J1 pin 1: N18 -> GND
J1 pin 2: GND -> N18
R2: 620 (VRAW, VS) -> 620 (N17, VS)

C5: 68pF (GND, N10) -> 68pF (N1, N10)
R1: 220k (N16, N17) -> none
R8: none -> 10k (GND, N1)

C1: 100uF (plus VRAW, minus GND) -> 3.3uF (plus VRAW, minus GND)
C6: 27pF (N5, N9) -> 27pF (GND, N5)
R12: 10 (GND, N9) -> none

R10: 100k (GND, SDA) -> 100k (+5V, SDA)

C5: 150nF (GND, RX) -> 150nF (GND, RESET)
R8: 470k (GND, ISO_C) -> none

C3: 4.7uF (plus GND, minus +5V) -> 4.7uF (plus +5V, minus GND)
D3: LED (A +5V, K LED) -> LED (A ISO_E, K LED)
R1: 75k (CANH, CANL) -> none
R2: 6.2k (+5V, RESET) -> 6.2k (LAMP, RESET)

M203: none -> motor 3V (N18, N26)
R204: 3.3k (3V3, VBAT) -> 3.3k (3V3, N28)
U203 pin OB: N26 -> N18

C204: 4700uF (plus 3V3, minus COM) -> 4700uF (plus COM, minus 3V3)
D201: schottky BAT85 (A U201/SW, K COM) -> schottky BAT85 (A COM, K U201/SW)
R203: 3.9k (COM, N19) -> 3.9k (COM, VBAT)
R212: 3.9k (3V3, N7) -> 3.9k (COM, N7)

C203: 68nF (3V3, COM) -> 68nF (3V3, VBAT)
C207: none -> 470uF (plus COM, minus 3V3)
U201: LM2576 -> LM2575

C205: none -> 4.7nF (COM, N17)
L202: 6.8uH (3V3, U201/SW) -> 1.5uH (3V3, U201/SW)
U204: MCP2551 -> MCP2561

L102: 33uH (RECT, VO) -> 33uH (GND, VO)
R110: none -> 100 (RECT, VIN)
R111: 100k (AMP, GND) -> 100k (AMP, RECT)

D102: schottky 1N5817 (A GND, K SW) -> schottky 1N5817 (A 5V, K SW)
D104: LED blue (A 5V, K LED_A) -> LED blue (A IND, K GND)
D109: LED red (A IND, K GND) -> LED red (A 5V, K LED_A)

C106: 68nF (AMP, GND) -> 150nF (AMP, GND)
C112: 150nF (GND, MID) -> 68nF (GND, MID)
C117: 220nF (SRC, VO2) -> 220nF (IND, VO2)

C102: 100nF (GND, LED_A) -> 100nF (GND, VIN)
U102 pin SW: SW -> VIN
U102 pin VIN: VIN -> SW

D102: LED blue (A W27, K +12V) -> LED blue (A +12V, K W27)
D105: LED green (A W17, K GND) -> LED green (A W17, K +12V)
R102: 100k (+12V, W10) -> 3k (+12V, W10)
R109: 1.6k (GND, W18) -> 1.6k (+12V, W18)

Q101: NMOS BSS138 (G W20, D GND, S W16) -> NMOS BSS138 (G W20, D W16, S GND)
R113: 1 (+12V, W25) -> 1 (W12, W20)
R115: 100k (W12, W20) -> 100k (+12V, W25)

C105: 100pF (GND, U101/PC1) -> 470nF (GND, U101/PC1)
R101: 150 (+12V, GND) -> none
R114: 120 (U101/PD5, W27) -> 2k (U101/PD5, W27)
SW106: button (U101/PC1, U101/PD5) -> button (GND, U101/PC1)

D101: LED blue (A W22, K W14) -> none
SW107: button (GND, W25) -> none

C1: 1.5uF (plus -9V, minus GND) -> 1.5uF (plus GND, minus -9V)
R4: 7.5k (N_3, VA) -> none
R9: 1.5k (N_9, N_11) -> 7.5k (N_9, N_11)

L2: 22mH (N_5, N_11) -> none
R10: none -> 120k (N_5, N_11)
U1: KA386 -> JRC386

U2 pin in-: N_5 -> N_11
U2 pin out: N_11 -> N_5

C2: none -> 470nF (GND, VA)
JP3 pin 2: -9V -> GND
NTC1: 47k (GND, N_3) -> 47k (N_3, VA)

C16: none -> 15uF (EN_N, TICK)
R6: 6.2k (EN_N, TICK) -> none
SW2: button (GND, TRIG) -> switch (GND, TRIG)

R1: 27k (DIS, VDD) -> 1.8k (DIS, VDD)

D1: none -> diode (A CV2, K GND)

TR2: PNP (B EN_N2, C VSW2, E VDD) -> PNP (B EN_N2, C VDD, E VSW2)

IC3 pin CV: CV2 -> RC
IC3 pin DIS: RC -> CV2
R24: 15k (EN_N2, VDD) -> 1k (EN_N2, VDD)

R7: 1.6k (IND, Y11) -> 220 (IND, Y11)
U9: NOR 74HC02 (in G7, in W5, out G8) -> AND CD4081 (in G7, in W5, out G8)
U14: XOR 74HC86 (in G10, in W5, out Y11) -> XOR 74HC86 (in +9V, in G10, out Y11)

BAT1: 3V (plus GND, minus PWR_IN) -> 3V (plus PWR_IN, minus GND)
::::
ACTION ITEM:
Reproduce all records exactly, without omissions.

WRITTEN RESPONSE:
J1 pin 1: N18 -> GND
J1 pin 2: GND -> N18
R2: 620 (VRAW, VS) -> 620 (N17, VS)

C5: 68pF (GND, N10) -> 68pF (N1, N10)
R1: 220k (N16, N17) -> none
R8: none -> 10k (GND, N1)

C1: 100uF (plus VRAW, minus GND) -> 3.3uF (plus VRAW, minus GND)
C6: 27pF (N5, N9) -> 27pF (GND, N5)
R12: 10 (GND, N9) -> none

R10: 100k (GND, SDA) -> 100k (+5V, SDA)

C5: 150nF (GND, RX) -> 150nF (GND, RESET)
R8: 470k (GND, ISO_C) -> none

C3: 4.7uF (plus GND, minus +5V) -> 4.7uF (plus +5V, minus GND)
D3: LED (A +5V, K LED) -> LED (A ISO_E, K LED)
R1: 75k (CANH, CANL) -> none
R2: 6.2k (+5V, RESET) -> 6.2k (LAMP, RESET)

M203: none -> motor 3V (N18, N26)
R204: 3.3k (3V3, VBAT) -> 3.3k (3V3, N28)
U203 pin OB: N26 -> N18

C204: 4700uF (plus 3V3, minus COM) -> 4700uF (plus COM, minus 3V3)
D201: schottky BAT85 (A U201/SW, K COM) -> schottky BAT85 (A COM, K U201/SW)
R203: 3.9k (COM, N19) -> 3.9k (COM, VBAT)
R212: 3.9k (3V3, N7) -> 3.9k (COM, N7)

C203: 68nF (3V3, COM) -> 68nF (3V3, VBAT)
C207: none -> 470uF (plus COM, minus 3V3)
U201: LM2576 -> LM2575

C205: none -> 4.7nF (COM, N17)
L202: 6.8uH (3V3, U201/SW) -> 1.5uH (3V3, U201/SW)
U204: MCP2551 -> MCP2561

L102: 33uH (RECT, VO) -> 33uH (GND, VO)
R110: none -> 100 (RECT, VIN)
R111: 100k (AMP, GND) -> 100k (AMP, RECT)

D102: schottky 1N5817 (A GND, K SW) -> schottky 1N5817 (A 5V, K SW)
D104: LED blue (A 5V, K LED_A) -> LED blue (A IND, K GND)
D109: LED red (A IND, K GND) -> LED red (A 5V, K LED_A)

C106: 68nF (AMP, GND) -> 150nF (AMP, GND)
C112: 150nF (GND, MID) -> 68nF (GND, MID)
C117: 220nF (SRC, VO2) -> 220nF (IND, VO2)

C102: 100nF (GND, LED_A) -> 100nF (GND, VIN)
U102 pin SW: SW -> VIN
U102 pin VIN: VIN -> SW

D102: LED blue (A W27, K +12V) -> LED blue (A +12V, K W27)
D105: LED green (A W17, K GND) -> LED green (A W17, K +12V)
R102: 100k (+12V, W10) -> 3k (+12V, W10)
R109: 1.6k (GND, W18) -> 1.6k (+12V, W18)

Q101: NMOS BSS138 (G W20, D GND, S W16) -> NMOS BSS138 (G W20, D W16, S GND)
R113: 1 (+12V, W25) -> 1 (W12, W20)
R115: 100k (W12, W20) -> 100k (+12V, W25)

C105: 100pF (GND, U101/PC1) -> 470nF (GND, U101/PC1)
R101: 150 (+12V, GND) -> none
R114: 120 (U101/PD5, W27) -> 2k (U101/PD5, W27)
SW106: button (U101/PC1, U101/PD5) -> button (GND, U101/PC1)

D101: LED blue (A W22, K W14) -> none
SW107: button (GND, W25) -> none

C1: 1.5uF (plus -9V, minus GND) -> 1.5uF (plus GND, minus -9V)
R4: 7.5k (N_3, VA) -> none
R9: 1.5k (N_9, N_11) -> 7.5k (N_9, N_11)

L2: 22mH (N_5, N_11) -> none
R10: none -> 120k (N_5, N_11)
U1: KA386 -> JRC386

U2 pin in-: N_5 -> N_11
U2 pin out: N_11 -> N_5

C2: none -> 470nF (GND, VA)
JP3 pin 2: -9V -> GND
NTC1: 47k (GND, N_3) -> 47k (N_3, VA)

C16: none -> 15uF (EN_N, TICK)
R6: 6.2k (EN_N, TICK) -> none
SW2: button (GND, TRIG) -> switch (GND, TRIG)

R1: 27k (DIS, VDD) -> 1.8k (DIS, VDD)

D1: none -> diode (A CV2, K GND)

TR2: PNP (B EN_N2, C VSW2, E VDD) -> PNP (B EN_N2, C VDD, E VSW2)

IC3 pin CV: CV2 -> RC
IC3 pin DIS: RC -> CV2
R24: 15k (EN_N2, VDD) -> 1k (EN_N2, VDD)

R7: 1.6k (IND, Y11) -> 220 (IND, Y11)
U9: NOR 74HC02 (in G7, in W5, out G8) -> AND CD4081 (in G7, in W5, out G8)
U14: XOR 74HC86 (in G10, in W5, out Y11) -> XOR 74HC86 (in +9V, in G10, out Y11)

BAT1: 3V (plus GND, minus PWR_IN) -> 3V (plus PWR_IN, minus GND)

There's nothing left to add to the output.